+++ Supplied data +++

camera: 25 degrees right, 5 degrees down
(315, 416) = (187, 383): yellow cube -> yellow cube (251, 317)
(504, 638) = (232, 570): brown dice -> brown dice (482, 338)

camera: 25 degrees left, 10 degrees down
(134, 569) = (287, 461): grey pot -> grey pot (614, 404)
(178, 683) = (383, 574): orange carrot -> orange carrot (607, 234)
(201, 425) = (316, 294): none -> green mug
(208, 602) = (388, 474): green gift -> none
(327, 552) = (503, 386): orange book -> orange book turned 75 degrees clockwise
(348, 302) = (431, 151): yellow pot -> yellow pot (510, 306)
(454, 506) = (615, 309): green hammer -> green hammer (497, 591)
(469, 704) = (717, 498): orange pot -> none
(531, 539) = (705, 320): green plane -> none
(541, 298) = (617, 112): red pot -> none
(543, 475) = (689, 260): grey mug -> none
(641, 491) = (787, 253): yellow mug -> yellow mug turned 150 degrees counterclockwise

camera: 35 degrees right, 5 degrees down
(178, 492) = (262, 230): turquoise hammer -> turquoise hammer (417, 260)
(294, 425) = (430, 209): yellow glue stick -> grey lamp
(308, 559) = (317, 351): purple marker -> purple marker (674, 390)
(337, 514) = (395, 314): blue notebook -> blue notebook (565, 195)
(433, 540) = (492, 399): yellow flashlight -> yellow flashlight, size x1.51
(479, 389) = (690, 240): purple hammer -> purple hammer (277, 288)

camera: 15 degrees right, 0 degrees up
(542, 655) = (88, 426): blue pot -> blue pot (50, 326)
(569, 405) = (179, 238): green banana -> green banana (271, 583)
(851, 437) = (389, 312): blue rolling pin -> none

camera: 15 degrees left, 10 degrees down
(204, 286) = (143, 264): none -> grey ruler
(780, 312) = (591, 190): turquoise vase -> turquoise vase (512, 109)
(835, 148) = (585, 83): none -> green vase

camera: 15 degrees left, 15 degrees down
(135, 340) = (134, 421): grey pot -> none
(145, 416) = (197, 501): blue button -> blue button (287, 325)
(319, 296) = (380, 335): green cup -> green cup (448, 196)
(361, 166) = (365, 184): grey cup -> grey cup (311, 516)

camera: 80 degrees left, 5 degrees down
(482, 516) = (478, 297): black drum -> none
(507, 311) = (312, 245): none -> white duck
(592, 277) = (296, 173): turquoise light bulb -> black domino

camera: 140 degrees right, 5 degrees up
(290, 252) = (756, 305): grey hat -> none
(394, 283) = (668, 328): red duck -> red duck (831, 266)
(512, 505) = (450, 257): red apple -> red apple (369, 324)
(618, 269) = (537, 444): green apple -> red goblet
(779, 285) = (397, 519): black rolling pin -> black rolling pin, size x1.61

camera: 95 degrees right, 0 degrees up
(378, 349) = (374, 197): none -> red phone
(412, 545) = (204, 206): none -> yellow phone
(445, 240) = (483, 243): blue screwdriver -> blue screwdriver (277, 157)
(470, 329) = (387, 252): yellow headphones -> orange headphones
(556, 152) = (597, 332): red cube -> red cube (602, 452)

+++

Task statement. Return all lines of the data in which the string "grey" appears.

Output for this exercise.
(134, 569) = (287, 461): grey pot -> grey pot (614, 404)
(543, 475) = (689, 260): grey mug -> none
(294, 425) = (430, 209): yellow glue stick -> grey lamp
(204, 286) = (143, 264): none -> grey ruler
(135, 340) = (134, 421): grey pot -> none
(361, 166) = (365, 184): grey cup -> grey cup (311, 516)
(290, 252) = (756, 305): grey hat -> none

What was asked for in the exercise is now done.